Description of the task: Leaving out any pictures, transcribe every record exactly.

(Colored object listings)

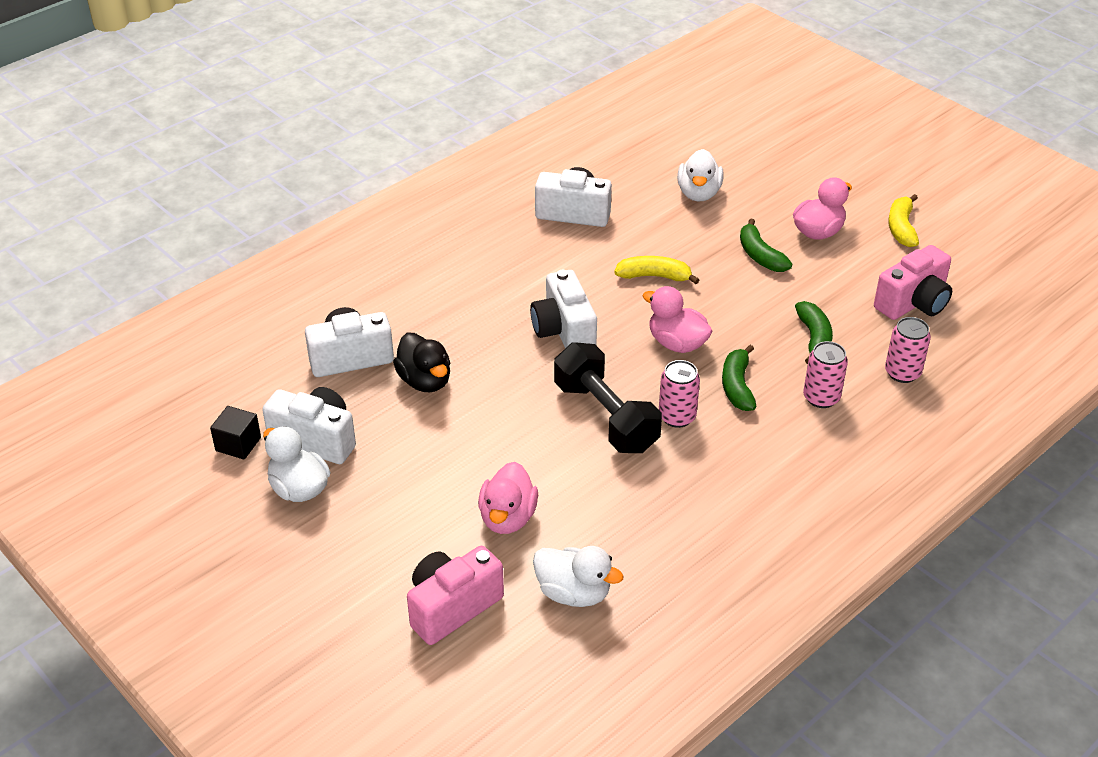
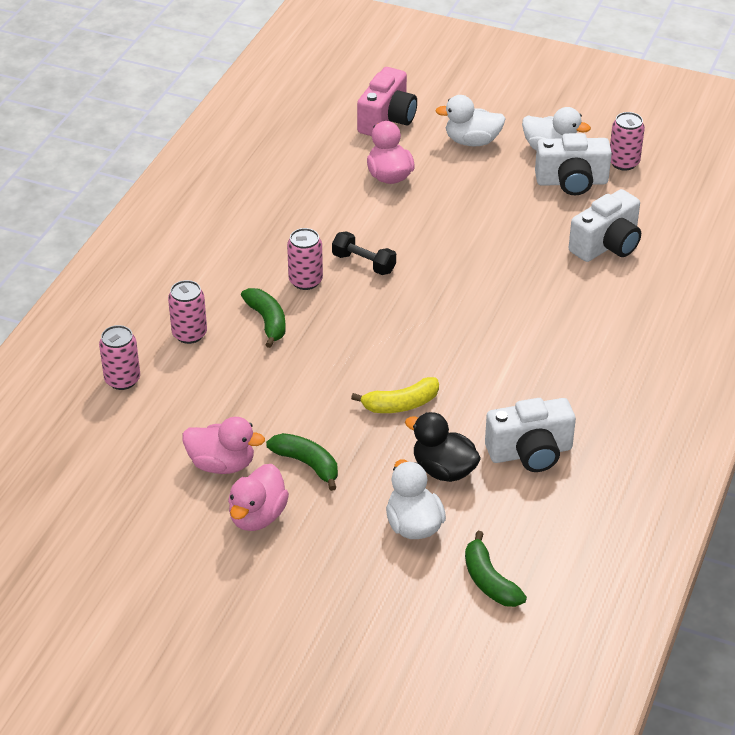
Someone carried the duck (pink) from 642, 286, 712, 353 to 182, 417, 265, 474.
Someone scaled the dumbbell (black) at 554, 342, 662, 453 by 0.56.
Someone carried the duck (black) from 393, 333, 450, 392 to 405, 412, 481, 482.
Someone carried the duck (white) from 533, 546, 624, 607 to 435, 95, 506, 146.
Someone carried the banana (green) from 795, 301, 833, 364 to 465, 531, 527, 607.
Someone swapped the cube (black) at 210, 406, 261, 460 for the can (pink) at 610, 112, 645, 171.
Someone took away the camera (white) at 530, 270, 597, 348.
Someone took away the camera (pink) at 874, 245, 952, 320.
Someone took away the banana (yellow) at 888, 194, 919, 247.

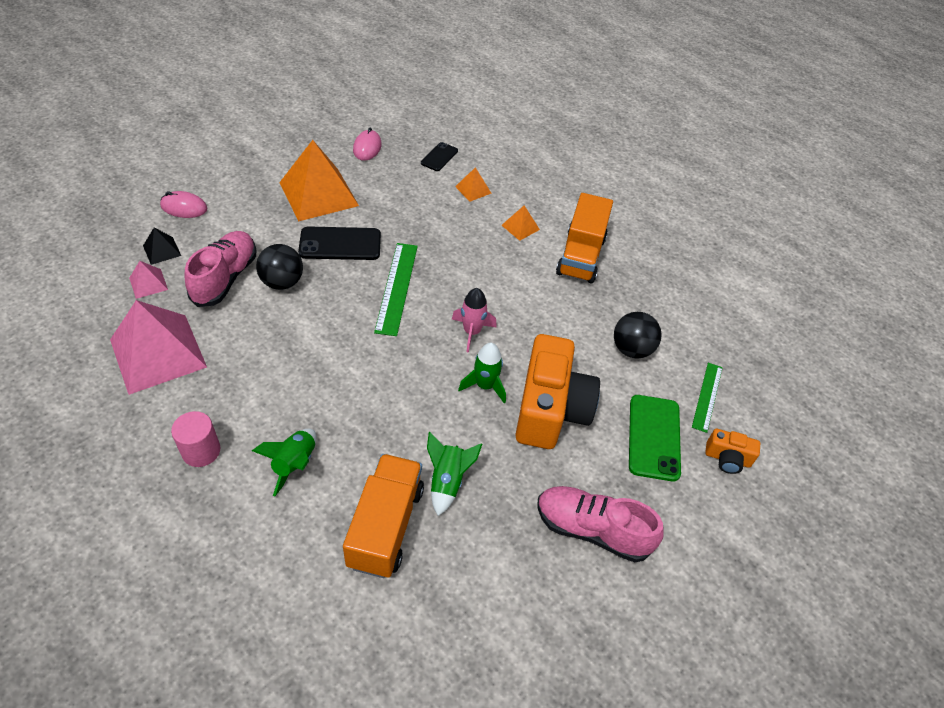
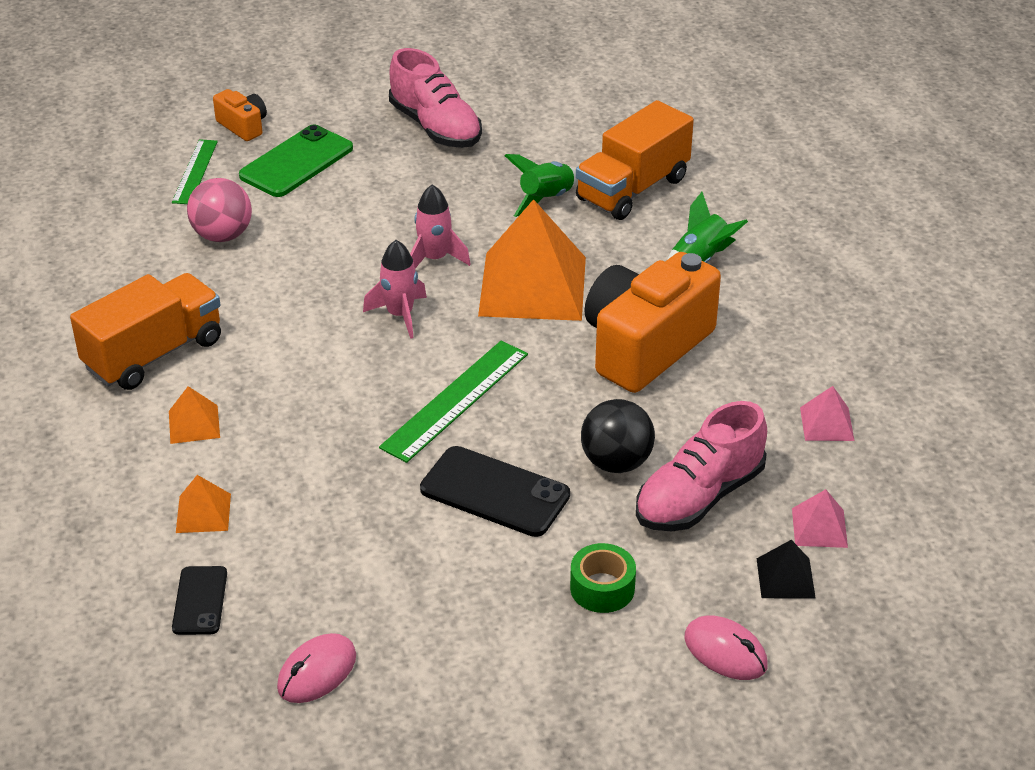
Someone rotated the ruler (green) at 692, 363, 723, 433 by 45 degrees counterclockwise.
Someone rotated the phone (black) at 421, 142, 458, 171 by 60 degrees counterclockwise.
Someone repainted the ball (black) at 614, 312, 662, 359, which became the ball (pink) at 187, 178, 252, 242.
Someone repainted the rocket (green) at 458, 343, 506, 403, which became the rocket (pink) at 410, 185, 471, 268.
Someone carried the pyramid (orange) from 279, 140, 359, 221 to 478, 199, 586, 321.
Someone put down the tape (green) at 570, 543, 636, 613.
Someone carried the camera (orange) from 515, 334, 600, 449 to 584, 252, 721, 393.
Someone scaled the pyramid (pink) at 110, 300, 207, 395 by 0.44.
Someone took away the cylinder (pink) at 171, 411, 220, 467.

Completed task:
Someone carried the duck (pink) from 642, 286, 712, 353 to 182, 417, 265, 474.
Someone scaled the dumbbell (black) at 554, 342, 662, 453 by 0.56.
Someone carried the duck (black) from 393, 333, 450, 392 to 405, 412, 481, 482.
Someone carried the duck (white) from 533, 546, 624, 607 to 435, 95, 506, 146.
Someone carried the banana (green) from 795, 301, 833, 364 to 465, 531, 527, 607.
Someone swapped the cube (black) at 210, 406, 261, 460 for the can (pink) at 610, 112, 645, 171.
Someone took away the camera (white) at 530, 270, 597, 348.
Someone took away the camera (pink) at 874, 245, 952, 320.
Someone took away the banana (yellow) at 888, 194, 919, 247.

Someone rotated the ruler (green) at 692, 363, 723, 433 by 45 degrees counterclockwise.
Someone rotated the phone (black) at 421, 142, 458, 171 by 60 degrees counterclockwise.
Someone repainted the ball (black) at 614, 312, 662, 359, which became the ball (pink) at 187, 178, 252, 242.
Someone repainted the rocket (green) at 458, 343, 506, 403, which became the rocket (pink) at 410, 185, 471, 268.
Someone carried the pyramid (orange) from 279, 140, 359, 221 to 478, 199, 586, 321.
Someone put down the tape (green) at 570, 543, 636, 613.
Someone carried the camera (orange) from 515, 334, 600, 449 to 584, 252, 721, 393.
Someone scaled the pyramid (pink) at 110, 300, 207, 395 by 0.44.
Someone took away the cylinder (pink) at 171, 411, 220, 467.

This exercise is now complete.